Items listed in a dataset
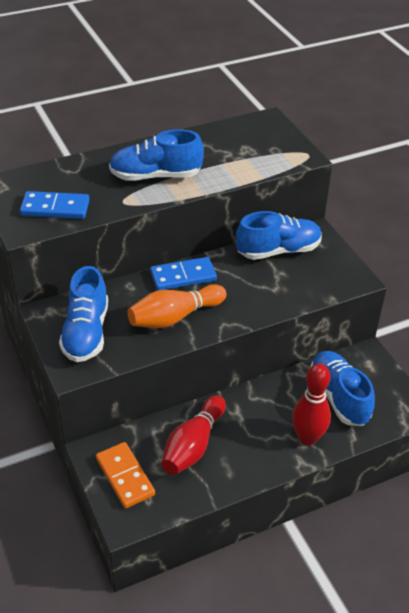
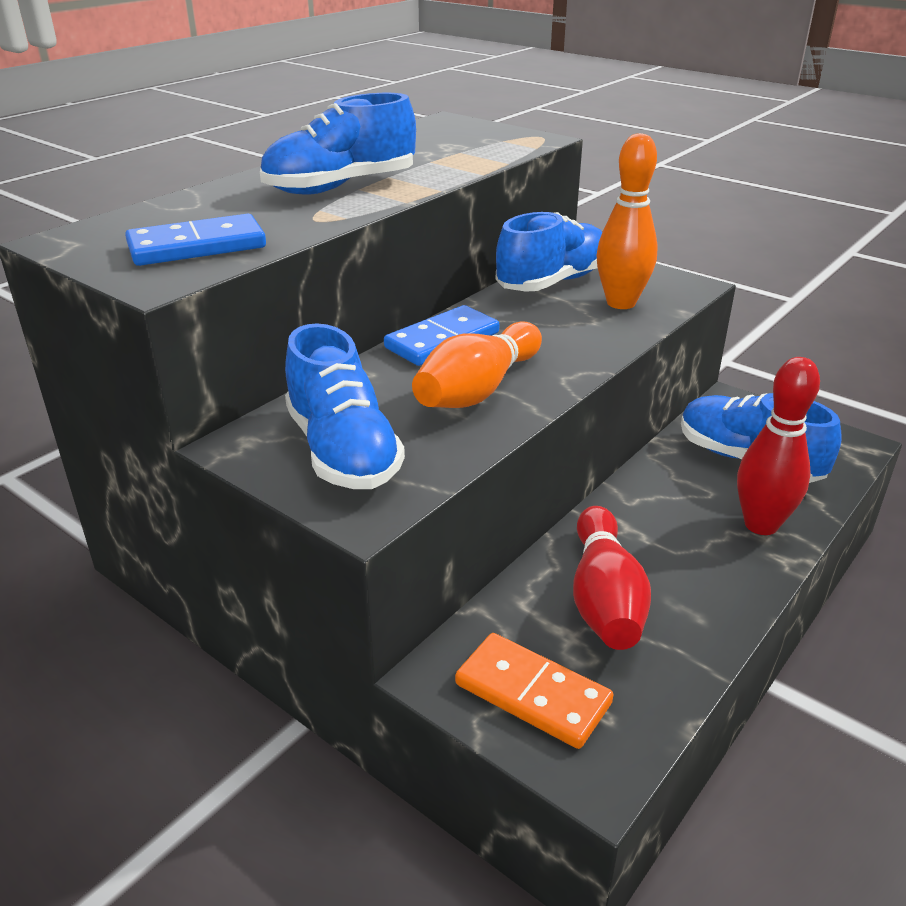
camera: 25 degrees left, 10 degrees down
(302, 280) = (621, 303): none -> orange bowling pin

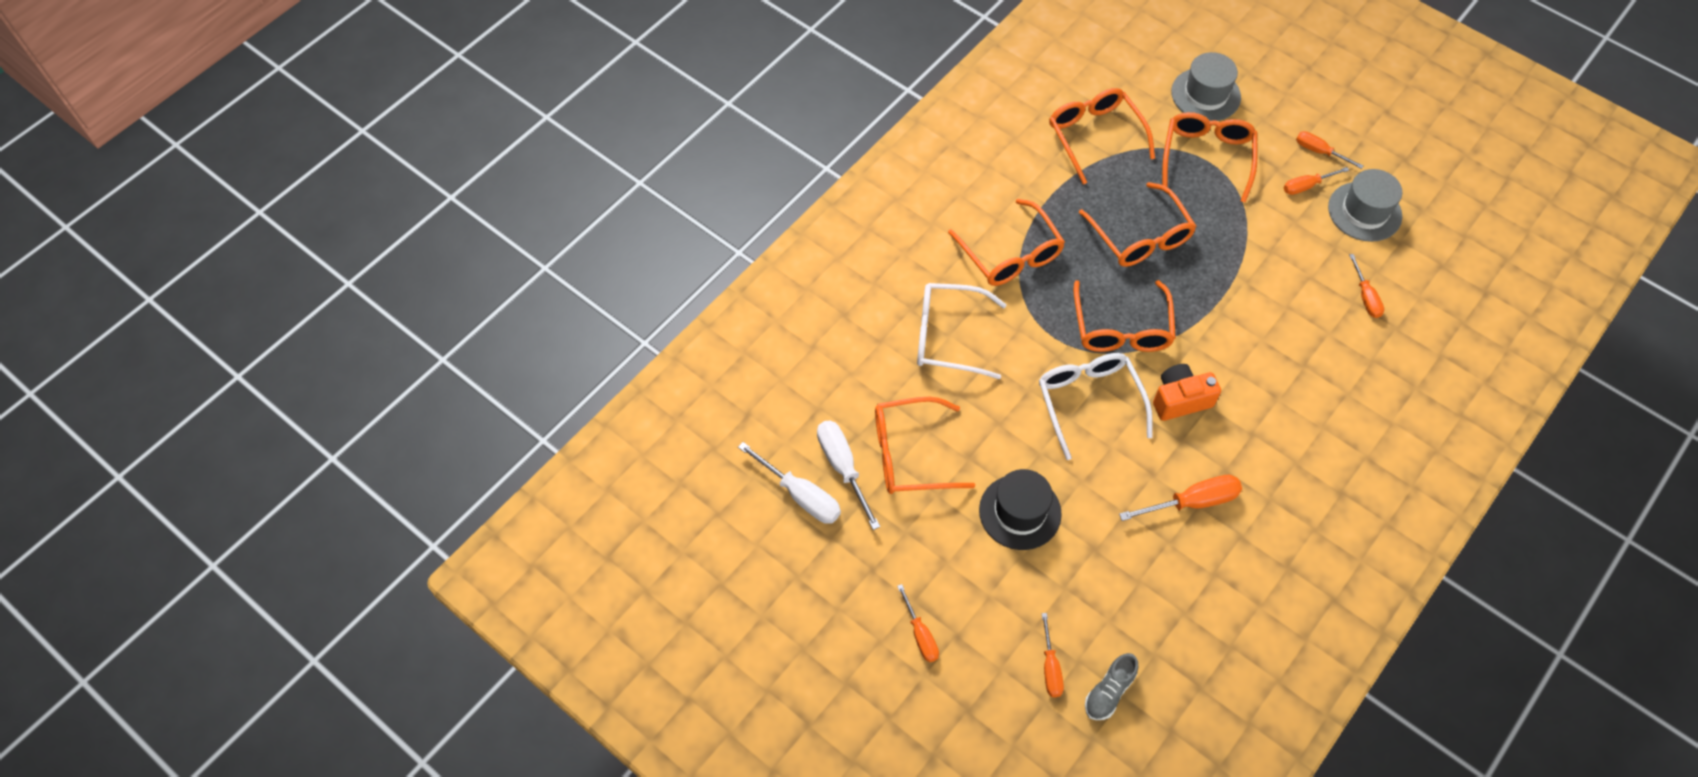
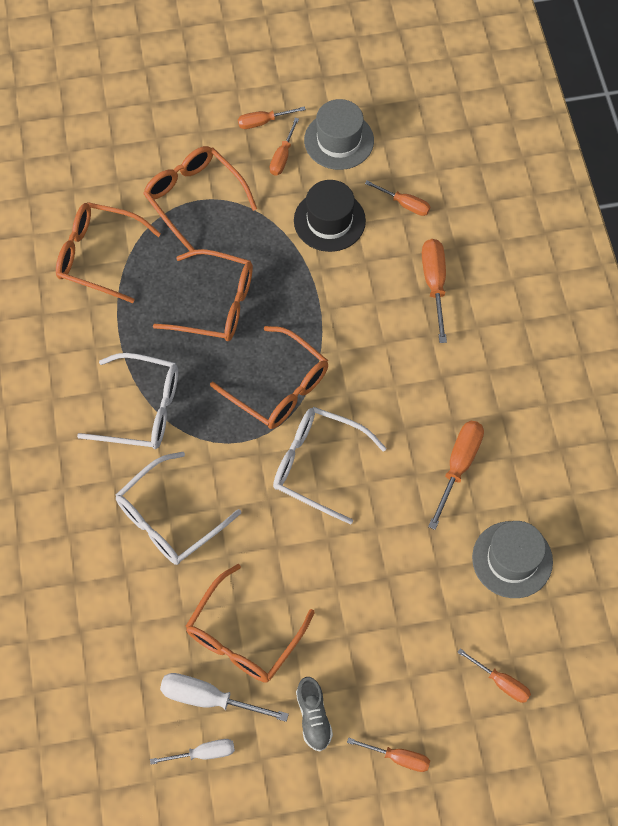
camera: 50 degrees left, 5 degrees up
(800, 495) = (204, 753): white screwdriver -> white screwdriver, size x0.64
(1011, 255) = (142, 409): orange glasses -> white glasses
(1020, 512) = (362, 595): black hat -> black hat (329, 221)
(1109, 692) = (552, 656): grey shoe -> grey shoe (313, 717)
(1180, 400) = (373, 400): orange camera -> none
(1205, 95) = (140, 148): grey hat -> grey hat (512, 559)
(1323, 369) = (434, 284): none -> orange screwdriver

* * *

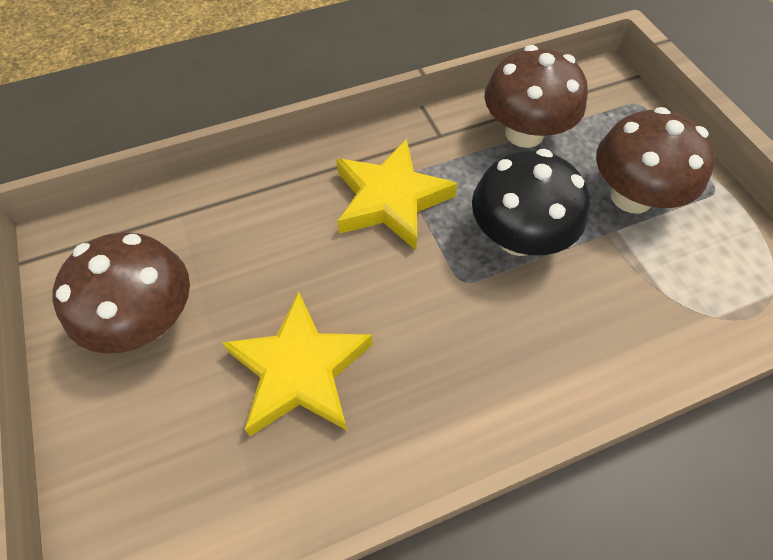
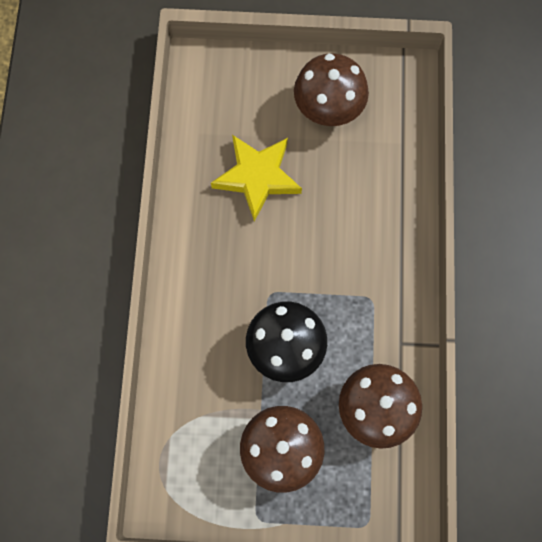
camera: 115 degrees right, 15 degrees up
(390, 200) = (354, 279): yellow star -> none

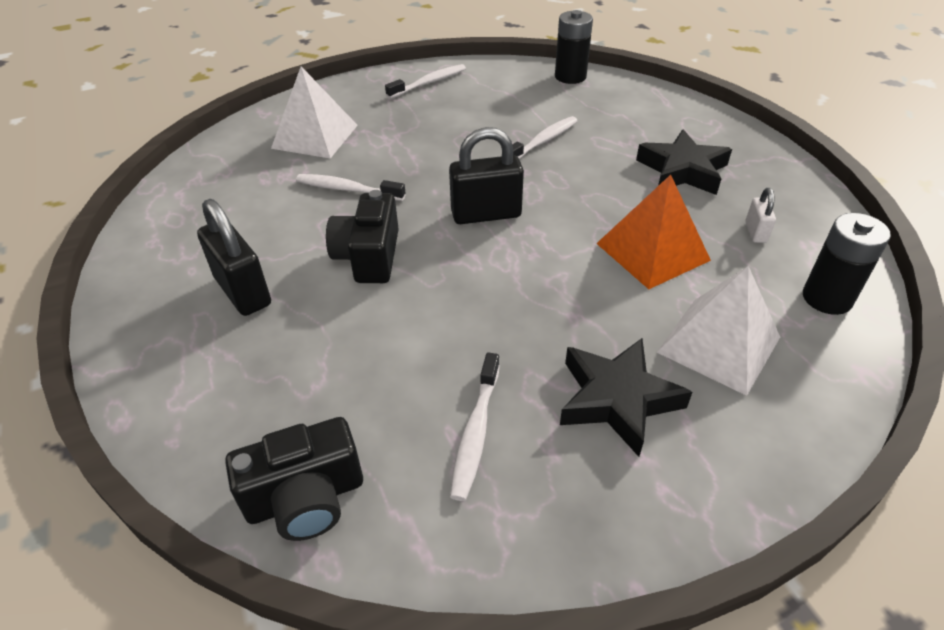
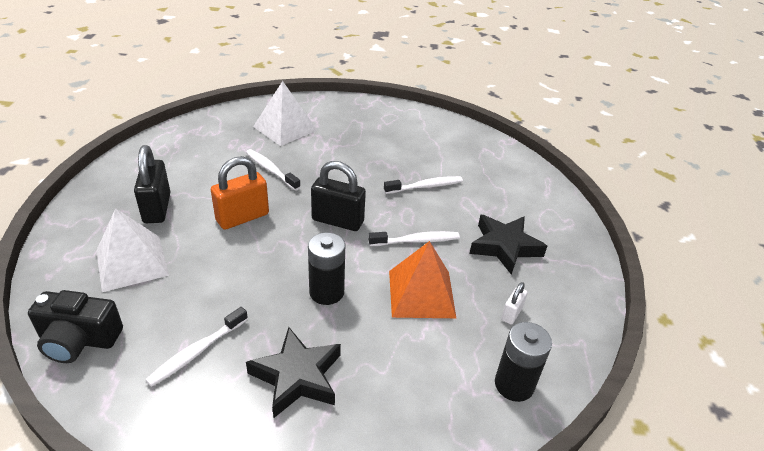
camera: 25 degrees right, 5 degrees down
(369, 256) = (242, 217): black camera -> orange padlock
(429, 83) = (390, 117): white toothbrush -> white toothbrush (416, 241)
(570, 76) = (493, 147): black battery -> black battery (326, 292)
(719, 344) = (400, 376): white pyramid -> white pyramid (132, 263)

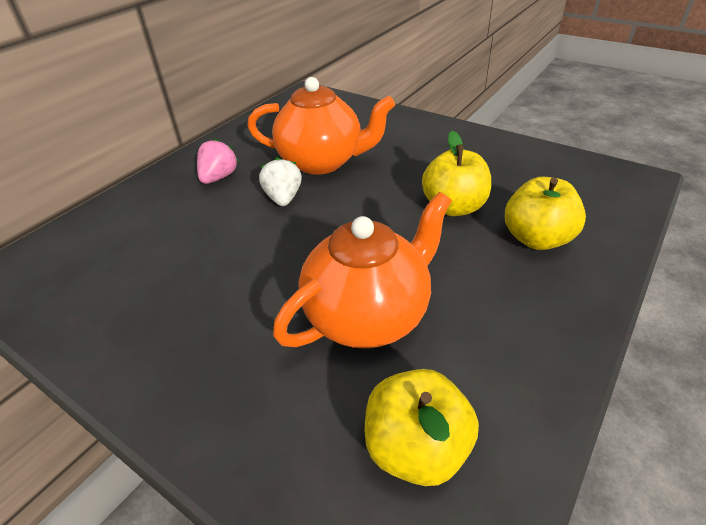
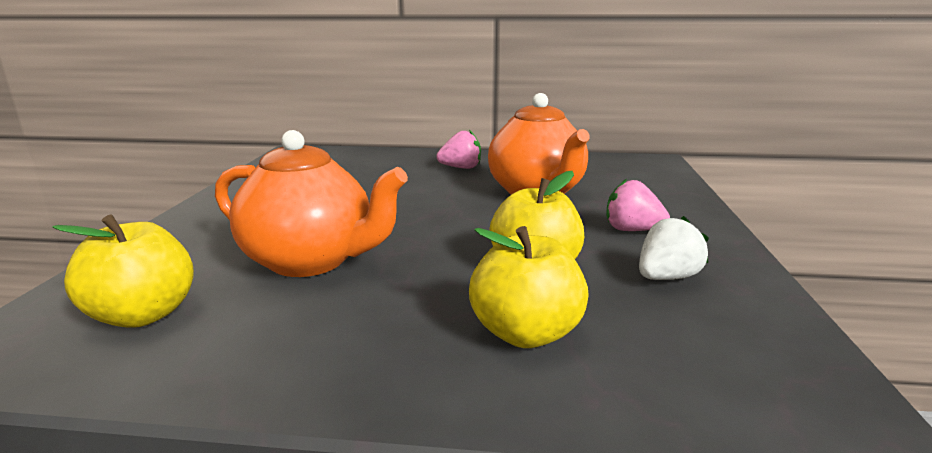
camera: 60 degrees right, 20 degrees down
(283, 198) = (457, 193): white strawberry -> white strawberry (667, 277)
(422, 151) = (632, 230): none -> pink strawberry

==

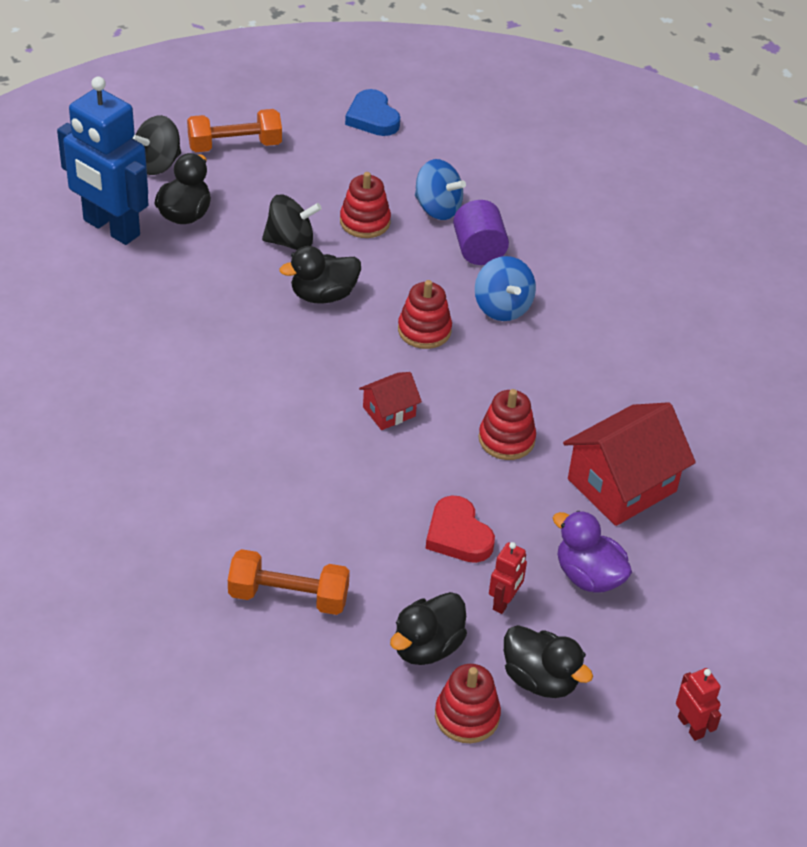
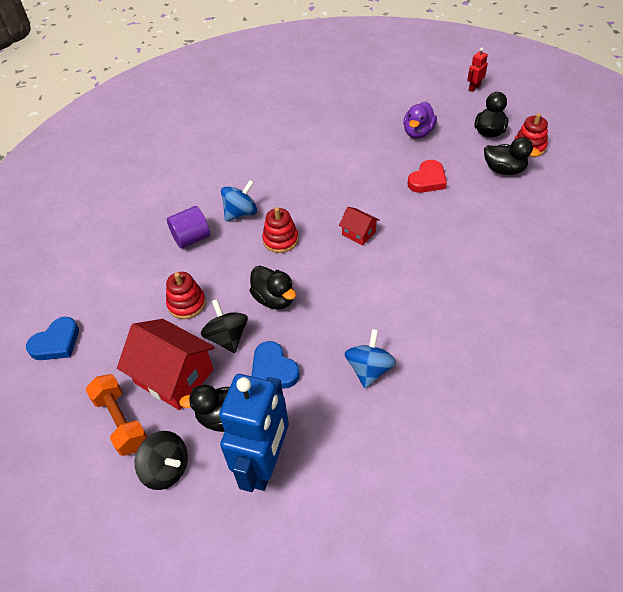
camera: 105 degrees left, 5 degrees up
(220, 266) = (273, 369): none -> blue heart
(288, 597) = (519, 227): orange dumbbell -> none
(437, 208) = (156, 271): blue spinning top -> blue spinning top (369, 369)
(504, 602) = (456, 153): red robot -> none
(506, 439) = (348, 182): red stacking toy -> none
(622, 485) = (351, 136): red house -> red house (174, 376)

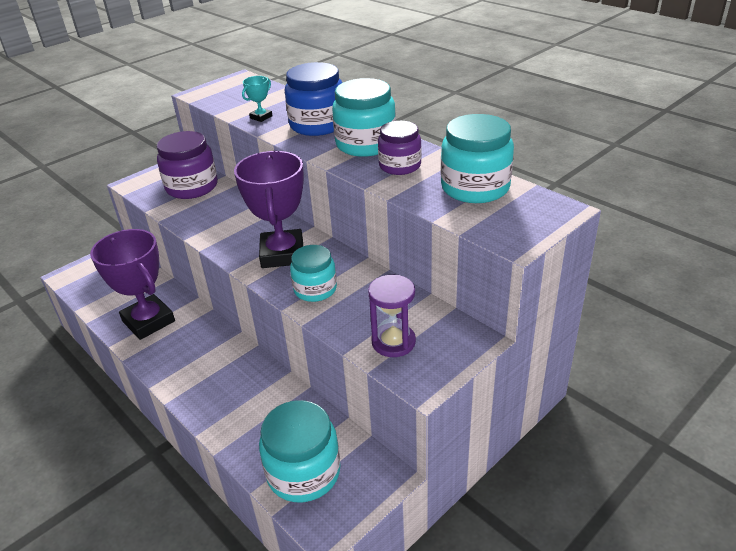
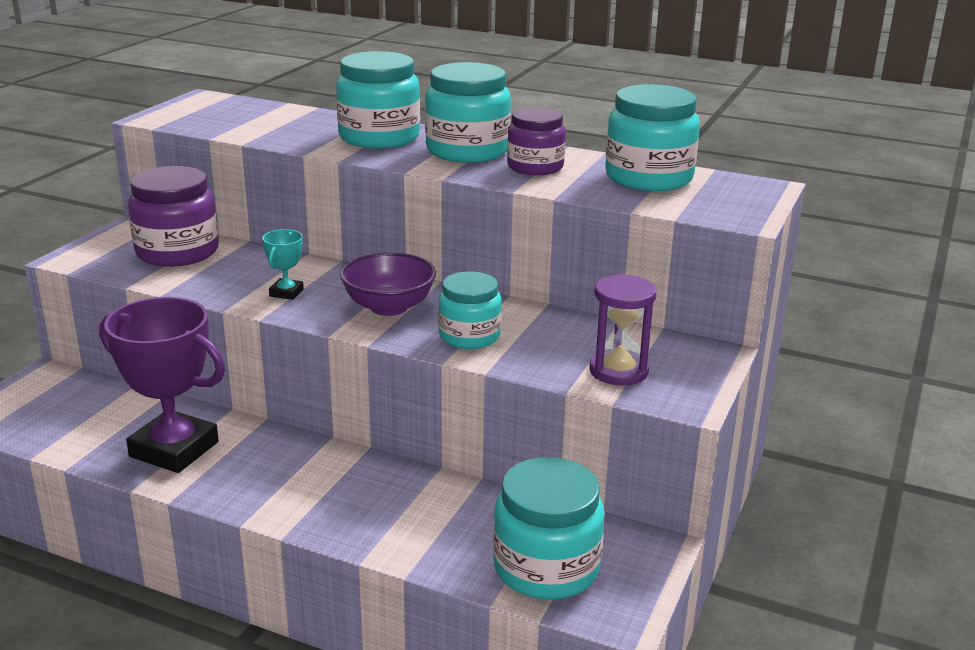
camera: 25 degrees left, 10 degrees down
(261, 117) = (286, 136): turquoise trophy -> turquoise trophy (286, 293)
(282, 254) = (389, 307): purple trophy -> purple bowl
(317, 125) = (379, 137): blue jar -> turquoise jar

### Instructions to follow
Pick out all lines from the data above in which the word "right" appears.

### Output below
camera: 115 degrees right, 15 degrees up
camera: 25 degrees right, 5 degrees down
camera: 60 degrees right, 20 degrees down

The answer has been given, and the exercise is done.